> [Assigned task] Below are some records; find each line that carries the word "left" and copy it.
····················
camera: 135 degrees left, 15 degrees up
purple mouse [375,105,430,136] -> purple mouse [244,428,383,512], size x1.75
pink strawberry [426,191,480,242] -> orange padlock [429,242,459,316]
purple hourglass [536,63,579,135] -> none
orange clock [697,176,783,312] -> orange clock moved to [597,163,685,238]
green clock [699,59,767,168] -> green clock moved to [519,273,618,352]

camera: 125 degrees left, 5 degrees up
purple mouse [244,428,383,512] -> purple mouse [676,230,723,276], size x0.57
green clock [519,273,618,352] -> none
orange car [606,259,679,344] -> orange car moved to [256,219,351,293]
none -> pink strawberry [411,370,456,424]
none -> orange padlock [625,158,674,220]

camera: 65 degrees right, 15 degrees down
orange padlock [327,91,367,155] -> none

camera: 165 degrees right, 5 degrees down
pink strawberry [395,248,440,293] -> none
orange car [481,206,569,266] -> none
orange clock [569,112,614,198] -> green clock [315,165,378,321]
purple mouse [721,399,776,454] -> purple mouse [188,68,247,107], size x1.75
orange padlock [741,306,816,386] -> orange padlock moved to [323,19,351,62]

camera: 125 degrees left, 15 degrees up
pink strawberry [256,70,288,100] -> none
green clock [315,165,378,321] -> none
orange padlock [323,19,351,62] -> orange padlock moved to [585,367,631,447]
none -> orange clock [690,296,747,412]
····················
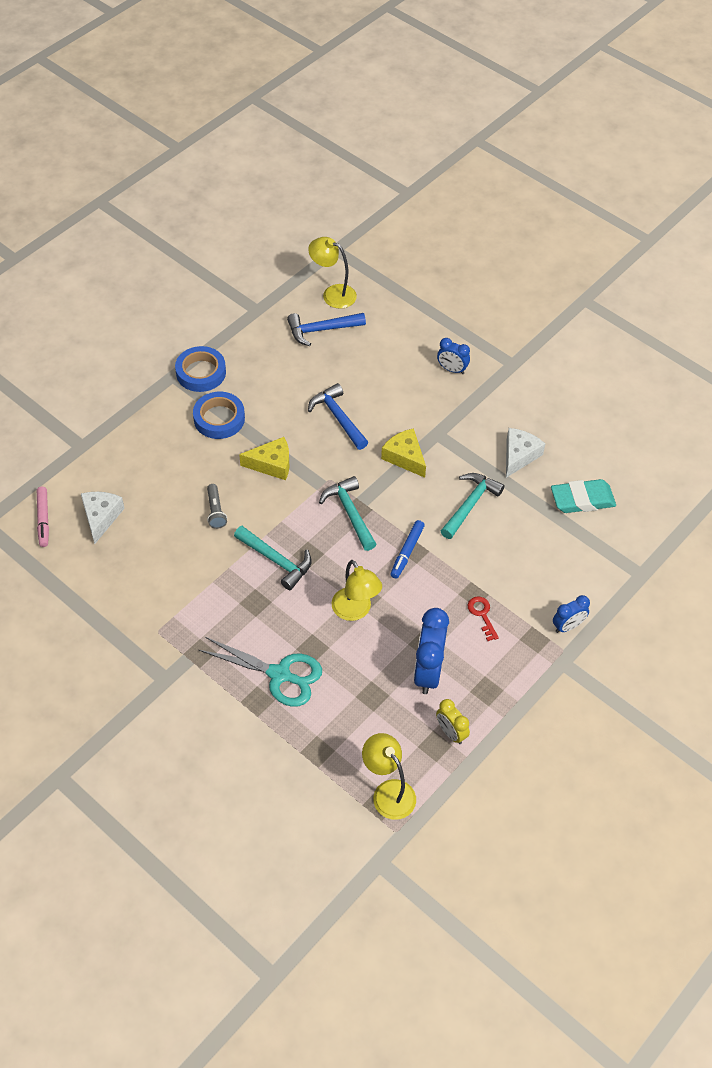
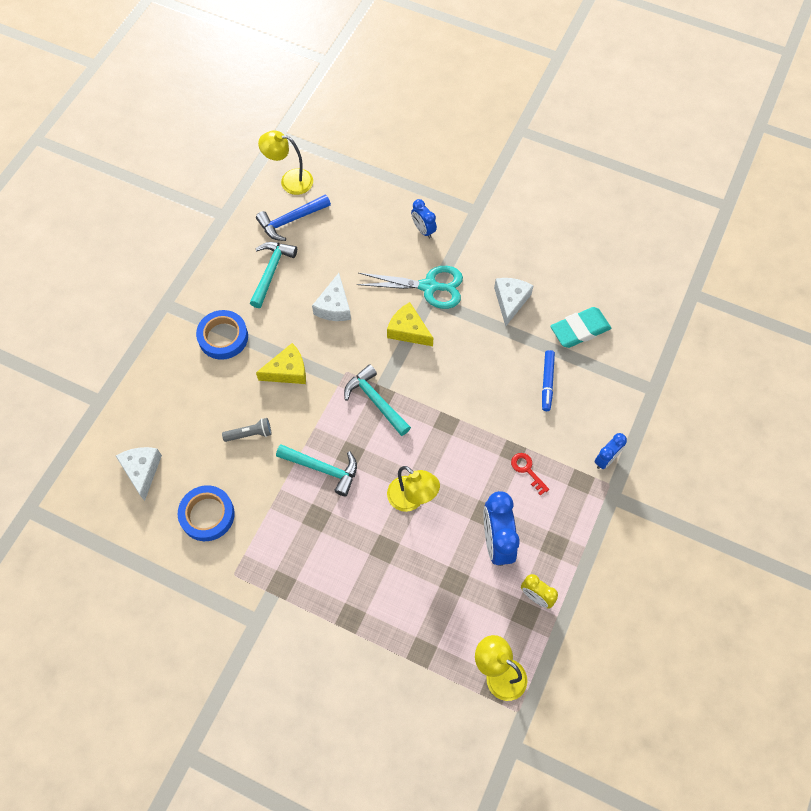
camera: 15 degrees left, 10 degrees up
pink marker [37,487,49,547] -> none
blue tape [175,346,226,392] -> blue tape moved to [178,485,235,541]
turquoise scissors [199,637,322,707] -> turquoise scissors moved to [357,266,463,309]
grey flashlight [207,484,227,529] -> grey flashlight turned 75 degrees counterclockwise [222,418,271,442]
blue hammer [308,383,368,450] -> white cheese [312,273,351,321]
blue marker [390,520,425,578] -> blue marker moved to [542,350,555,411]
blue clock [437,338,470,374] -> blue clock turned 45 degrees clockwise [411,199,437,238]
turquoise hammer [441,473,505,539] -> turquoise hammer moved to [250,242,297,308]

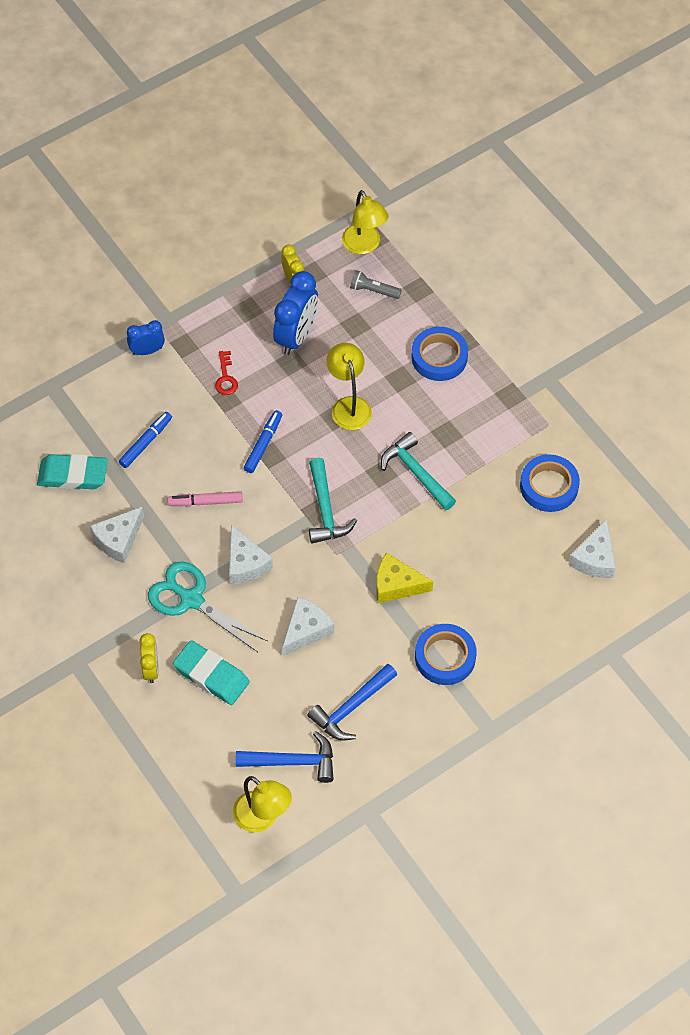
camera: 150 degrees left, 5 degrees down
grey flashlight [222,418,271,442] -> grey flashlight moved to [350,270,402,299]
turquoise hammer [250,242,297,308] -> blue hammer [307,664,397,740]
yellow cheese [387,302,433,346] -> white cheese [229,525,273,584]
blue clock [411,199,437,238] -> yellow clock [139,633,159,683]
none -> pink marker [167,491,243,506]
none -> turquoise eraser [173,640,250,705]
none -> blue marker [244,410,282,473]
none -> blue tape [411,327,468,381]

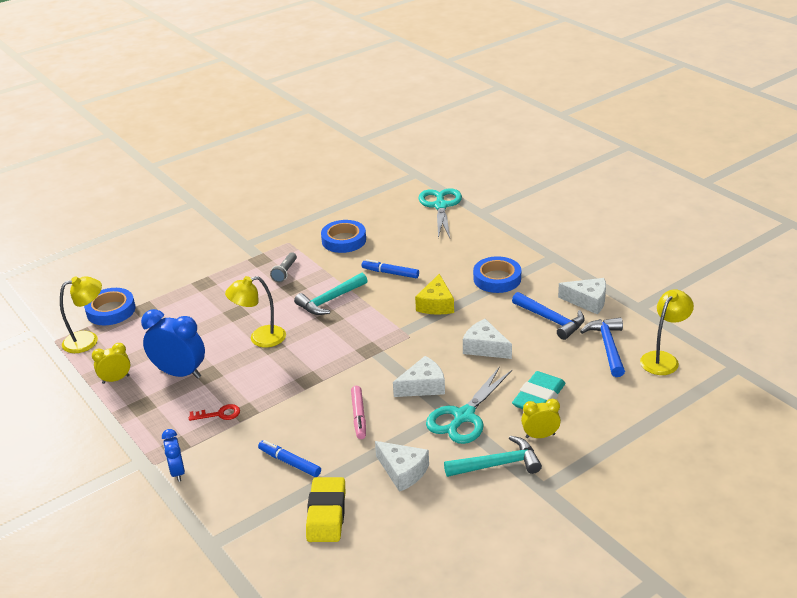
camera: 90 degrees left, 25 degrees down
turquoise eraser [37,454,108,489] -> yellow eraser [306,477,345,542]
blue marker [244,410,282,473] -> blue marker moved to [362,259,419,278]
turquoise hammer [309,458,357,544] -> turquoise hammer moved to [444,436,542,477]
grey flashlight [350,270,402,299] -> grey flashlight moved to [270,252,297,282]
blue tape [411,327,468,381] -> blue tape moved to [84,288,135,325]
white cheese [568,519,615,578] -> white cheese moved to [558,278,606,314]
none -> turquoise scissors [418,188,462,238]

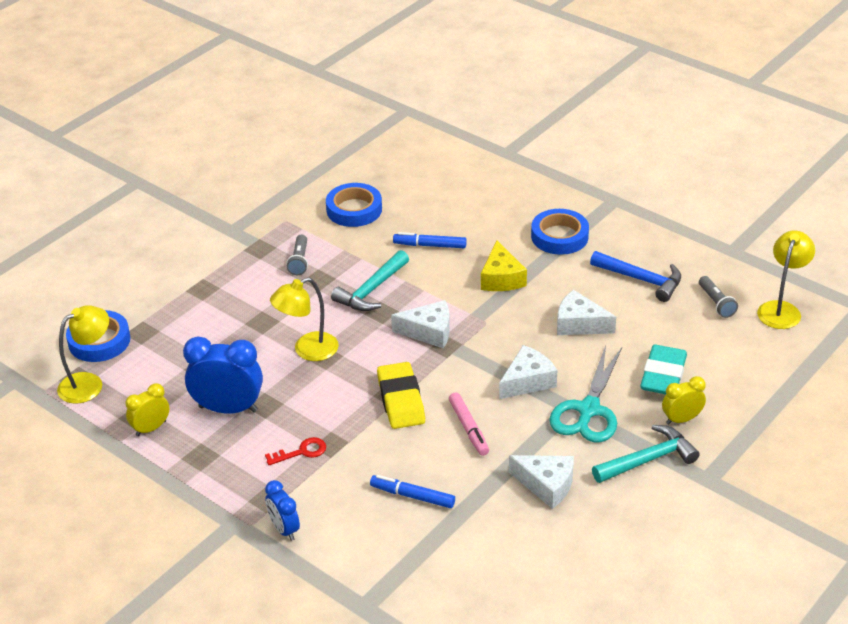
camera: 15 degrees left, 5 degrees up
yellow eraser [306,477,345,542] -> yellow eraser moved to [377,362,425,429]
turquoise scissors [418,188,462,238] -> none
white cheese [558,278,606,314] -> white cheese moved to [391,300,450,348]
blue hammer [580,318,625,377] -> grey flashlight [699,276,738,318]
····················
> [Written solution]
camera: 135 degrees left, 15 degrees up
camera: 125 degrees left, 5 degrees up
camera: 125 degrees left, 15 degrees up
camera: 15 degrees left, 10 degrees up
camera: 150 degrees left, 5 degrees down
camera: 90 degrees left, 25 degrees down
camera: 15 degrees left, 5 degrees up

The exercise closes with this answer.